Exercise goal: Copy every one of the lines below word for word, but leave out the pictures.

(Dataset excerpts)
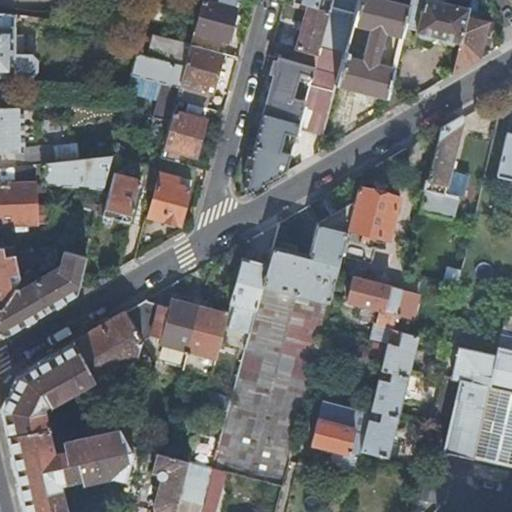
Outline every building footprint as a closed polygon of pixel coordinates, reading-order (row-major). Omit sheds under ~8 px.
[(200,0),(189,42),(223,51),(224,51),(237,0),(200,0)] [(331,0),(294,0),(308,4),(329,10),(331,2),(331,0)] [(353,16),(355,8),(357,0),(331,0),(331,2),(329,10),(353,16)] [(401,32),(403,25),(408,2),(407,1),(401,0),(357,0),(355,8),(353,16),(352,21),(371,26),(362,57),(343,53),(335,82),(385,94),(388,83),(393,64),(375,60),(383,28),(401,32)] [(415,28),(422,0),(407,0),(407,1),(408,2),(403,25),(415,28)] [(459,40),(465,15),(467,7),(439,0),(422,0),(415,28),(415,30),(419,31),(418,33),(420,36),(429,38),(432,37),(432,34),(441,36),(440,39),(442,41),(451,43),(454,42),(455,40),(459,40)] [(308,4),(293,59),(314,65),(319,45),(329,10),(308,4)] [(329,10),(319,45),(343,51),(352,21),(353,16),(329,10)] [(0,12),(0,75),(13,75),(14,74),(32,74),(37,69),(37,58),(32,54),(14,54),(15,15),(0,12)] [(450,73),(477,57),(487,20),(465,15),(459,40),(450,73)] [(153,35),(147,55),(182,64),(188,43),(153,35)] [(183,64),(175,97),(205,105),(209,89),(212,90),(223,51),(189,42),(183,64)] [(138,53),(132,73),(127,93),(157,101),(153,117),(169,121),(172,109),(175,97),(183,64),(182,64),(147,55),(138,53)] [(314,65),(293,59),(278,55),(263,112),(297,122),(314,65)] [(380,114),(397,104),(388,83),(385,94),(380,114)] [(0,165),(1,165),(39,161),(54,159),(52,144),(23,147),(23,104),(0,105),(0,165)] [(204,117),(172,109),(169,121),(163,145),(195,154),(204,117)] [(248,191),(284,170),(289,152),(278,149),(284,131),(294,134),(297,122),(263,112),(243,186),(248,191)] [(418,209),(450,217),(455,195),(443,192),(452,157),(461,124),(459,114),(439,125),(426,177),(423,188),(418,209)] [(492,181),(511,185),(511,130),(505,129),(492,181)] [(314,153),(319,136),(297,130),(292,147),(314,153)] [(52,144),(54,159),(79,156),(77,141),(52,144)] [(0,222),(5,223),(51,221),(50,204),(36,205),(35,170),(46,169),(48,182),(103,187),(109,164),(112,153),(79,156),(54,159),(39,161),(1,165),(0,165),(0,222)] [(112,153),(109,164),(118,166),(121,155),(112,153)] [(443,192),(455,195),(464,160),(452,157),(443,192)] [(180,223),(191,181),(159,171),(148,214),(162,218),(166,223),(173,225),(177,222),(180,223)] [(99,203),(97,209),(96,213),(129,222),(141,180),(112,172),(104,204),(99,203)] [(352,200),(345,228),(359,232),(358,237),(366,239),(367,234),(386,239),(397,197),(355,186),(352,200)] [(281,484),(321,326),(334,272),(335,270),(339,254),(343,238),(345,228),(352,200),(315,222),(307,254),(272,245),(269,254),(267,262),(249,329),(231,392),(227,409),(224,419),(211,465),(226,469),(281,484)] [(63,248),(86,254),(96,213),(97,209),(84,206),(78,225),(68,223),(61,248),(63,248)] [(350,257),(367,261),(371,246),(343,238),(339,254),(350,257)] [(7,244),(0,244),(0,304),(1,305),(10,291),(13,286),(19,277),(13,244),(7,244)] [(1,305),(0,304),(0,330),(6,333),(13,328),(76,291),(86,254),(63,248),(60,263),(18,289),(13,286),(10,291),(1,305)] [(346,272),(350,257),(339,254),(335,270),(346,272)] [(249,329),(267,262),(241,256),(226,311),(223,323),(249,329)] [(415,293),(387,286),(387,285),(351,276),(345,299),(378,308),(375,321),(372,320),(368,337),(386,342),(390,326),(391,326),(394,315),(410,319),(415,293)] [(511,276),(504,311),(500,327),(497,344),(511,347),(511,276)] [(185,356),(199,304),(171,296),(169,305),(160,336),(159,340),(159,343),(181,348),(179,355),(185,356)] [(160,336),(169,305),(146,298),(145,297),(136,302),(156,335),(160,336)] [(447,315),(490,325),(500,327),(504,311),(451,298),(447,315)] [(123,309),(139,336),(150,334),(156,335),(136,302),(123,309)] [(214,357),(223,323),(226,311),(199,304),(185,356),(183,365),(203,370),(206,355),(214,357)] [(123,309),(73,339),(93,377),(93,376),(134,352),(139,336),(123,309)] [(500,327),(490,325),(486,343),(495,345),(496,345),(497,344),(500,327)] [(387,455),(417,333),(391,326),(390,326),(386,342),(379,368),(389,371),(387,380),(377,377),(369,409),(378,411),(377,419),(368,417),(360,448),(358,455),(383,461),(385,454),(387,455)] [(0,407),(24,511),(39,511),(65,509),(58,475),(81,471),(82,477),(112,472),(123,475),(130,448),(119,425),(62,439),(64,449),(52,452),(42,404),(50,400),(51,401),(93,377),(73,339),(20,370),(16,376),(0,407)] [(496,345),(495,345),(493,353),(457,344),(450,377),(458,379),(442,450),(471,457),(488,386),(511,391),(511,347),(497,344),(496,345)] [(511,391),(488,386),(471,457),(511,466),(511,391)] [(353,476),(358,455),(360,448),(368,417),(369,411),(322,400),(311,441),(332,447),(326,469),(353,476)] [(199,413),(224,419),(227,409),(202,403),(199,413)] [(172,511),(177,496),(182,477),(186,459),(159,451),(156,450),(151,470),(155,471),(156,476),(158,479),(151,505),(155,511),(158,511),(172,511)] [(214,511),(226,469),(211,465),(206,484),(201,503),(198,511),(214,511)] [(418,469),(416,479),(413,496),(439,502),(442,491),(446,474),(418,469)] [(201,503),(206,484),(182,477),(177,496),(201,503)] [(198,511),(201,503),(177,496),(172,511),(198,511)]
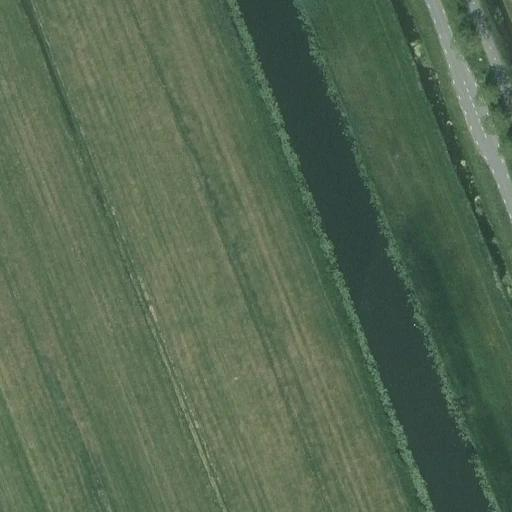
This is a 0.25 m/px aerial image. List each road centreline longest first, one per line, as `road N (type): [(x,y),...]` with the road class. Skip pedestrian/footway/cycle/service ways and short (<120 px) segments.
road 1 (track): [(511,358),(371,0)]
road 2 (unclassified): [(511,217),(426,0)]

Solution to this exercise:
Outline every building footprint as a closed polygon of pixel coordinates, reading-order (row-major). Omit sheds under ~8 px.
[(200,0),(189,42),(223,51),(224,51),(237,0),(200,0)] [(331,0),(294,0),(308,4),(329,10),(331,2),(331,0)] [(353,16),(355,8),(357,0),(331,0),(331,2),(329,10),(353,16)] [(401,32),(403,25),(408,2),(407,1),(401,0),(357,0),(355,8),(353,16),(352,21),(371,26),(362,57),(343,53),(335,82),(385,94),(388,83),(393,64),(375,60),(383,28),(401,32)] [(415,28),(422,0),(407,0),(407,1),(408,2),(403,25),(415,28)] [(459,40),(465,15),(467,7),(439,0),(422,0),(415,28),(415,30),(419,31),(418,33),(420,36),(429,38),(432,37),(432,34),(441,36),(440,39),(442,41),(451,43),(454,42),(455,40),(459,40)] [(308,4),(293,59),(314,65),(319,45),(329,10),(308,4)] [(329,10),(319,45),(343,51),(352,21),(353,16),(329,10)] [(0,12),(0,75),(13,75),(14,74),(32,74),(37,69),(37,58),(32,54),(14,54),(15,15),(0,12)] [(450,73),(477,57),(487,20),(465,15),(459,40),(450,73)] [(153,35),(147,55),(182,64),(188,43),(153,35)] [(183,64),(175,97),(205,105),(209,89),(212,90),(223,51),(189,42),(183,64)] [(138,53),(132,73),(127,93),(157,101),(153,117),(169,121),(172,109),(175,97),(183,64),(182,64),(147,55),(138,53)] [(314,65),(293,59),(278,55),(263,112),(297,122),(314,65)] [(380,114),(397,104),(388,83),(385,94),(380,114)] [(0,165),(1,165),(39,161),(54,159),(52,144),(23,147),(23,104),(0,105),(0,165)] [(204,117),(172,109),(169,121),(163,145),(195,154),(204,117)] [(248,191),(284,170),(289,152),(278,149),(284,131),(294,134),(297,122),(263,112),(243,186),(248,191)] [(418,209),(450,217),(455,195),(443,192),(452,157),(461,124),(459,114),(439,125),(426,177),(423,188),(418,209)] [(492,181),(511,185),(511,130),(505,129),(492,181)] [(314,153),(319,136),(297,130),(292,147),(314,153)] [(52,144),(54,159),(79,156),(77,141),(52,144)] [(0,222),(5,223),(51,221),(50,204),(36,205),(35,170),(46,169),(48,182),(103,187),(109,164),(112,153),(79,156),(54,159),(39,161),(1,165),(0,165),(0,222)] [(112,153),(109,164),(118,166),(121,155),(112,153)] [(443,192),(455,195),(464,160),(452,157),(443,192)] [(180,223),(191,181),(159,171),(148,214),(162,218),(166,223),(173,225),(177,222),(180,223)] [(99,203),(97,209),(96,213),(129,222),(141,180),(112,172),(104,204),(99,203)] [(352,200),(345,228),(359,232),(358,237),(366,239),(367,234),(386,239),(397,197),(355,186),(352,200)] [(281,484),(321,326),(334,272),(335,270),(339,254),(343,238),(345,228),(352,200),(315,222),(307,254),(272,245),(269,254),(267,262),(249,329),(231,392),(227,409),(224,419),(211,465),(226,469),(281,484)] [(63,248),(86,254),(96,213),(97,209),(84,206),(78,225),(68,223),(61,248),(63,248)] [(350,257),(367,261),(371,246),(343,238),(339,254),(350,257)] [(7,244),(0,244),(0,304),(1,305),(10,291),(13,286),(19,277),(13,244),(7,244)] [(1,305),(0,304),(0,330),(6,333),(13,328),(76,291),(86,254),(63,248),(60,263),(18,289),(13,286),(10,291),(1,305)] [(346,272),(350,257),(339,254),(335,270),(346,272)] [(249,329),(267,262),(241,256),(226,311),(223,323),(249,329)] [(415,293),(387,286),(387,285),(351,276),(345,299),(378,308),(375,321),(372,320),(368,337),(386,342),(390,326),(391,326),(394,315),(410,319),(415,293)] [(511,276),(504,311),(500,327),(497,344),(511,347),(511,276)] [(185,356),(199,304),(171,296),(169,305),(160,336),(159,340),(159,343),(181,348),(179,355),(185,356)] [(160,336),(169,305),(146,298),(145,297),(136,302),(156,335),(160,336)] [(447,315),(490,325),(500,327),(504,311),(451,298),(447,315)] [(123,309),(139,336),(150,334),(156,335),(136,302),(123,309)] [(214,357),(223,323),(226,311),(199,304),(185,356),(183,365),(203,370),(206,355),(214,357)] [(123,309),(73,339),(93,377),(93,376),(134,352),(139,336),(123,309)] [(500,327),(490,325),(486,343),(495,345),(496,345),(497,344),(500,327)] [(387,455),(417,333),(391,326),(390,326),(386,342),(379,368),(389,371),(387,380),(377,377),(369,409),(378,411),(377,419),(368,417),(360,448),(358,455),(383,461),(385,454),(387,455)] [(0,407),(24,511),(39,511),(65,509),(58,475),(81,471),(82,477),(112,472),(123,475),(130,448),(119,425),(62,439),(64,449),(52,452),(42,404),(50,400),(51,401),(93,377),(73,339),(20,370),(16,376),(0,407)] [(496,345),(495,345),(493,353),(457,344),(450,377),(458,379),(442,450),(471,457),(488,386),(511,391),(511,347),(497,344),(496,345)] [(511,391),(488,386),(471,457),(511,466),(511,391)] [(353,476),(358,455),(360,448),(368,417),(369,411),(322,400),(311,441),(332,447),(326,469),(353,476)] [(199,413),(224,419),(227,409),(202,403),(199,413)] [(172,511),(177,496),(182,477),(186,459),(159,451),(156,450),(151,470),(155,471),(156,476),(158,479),(151,505),(155,511),(158,511),(172,511)] [(214,511),(226,469),(211,465),(206,484),(201,503),(198,511),(214,511)] [(418,469),(416,479),(413,496),(439,502),(442,491),(446,474),(418,469)] [(201,503),(206,484),(182,477),(177,496),(201,503)] [(198,511),(201,503),(177,496),(172,511),(198,511)]
This is a 0.25 m/px aerial image. List each road centreline longest first, one per line, as `road N (type): [(x,y),...]` with the road class. Skip pedestrian/footway/cycle/service ways and short (<120 px) segments.
road 1 (track): [(511,358),(371,0)]
road 2 (unclassified): [(511,217),(426,0)]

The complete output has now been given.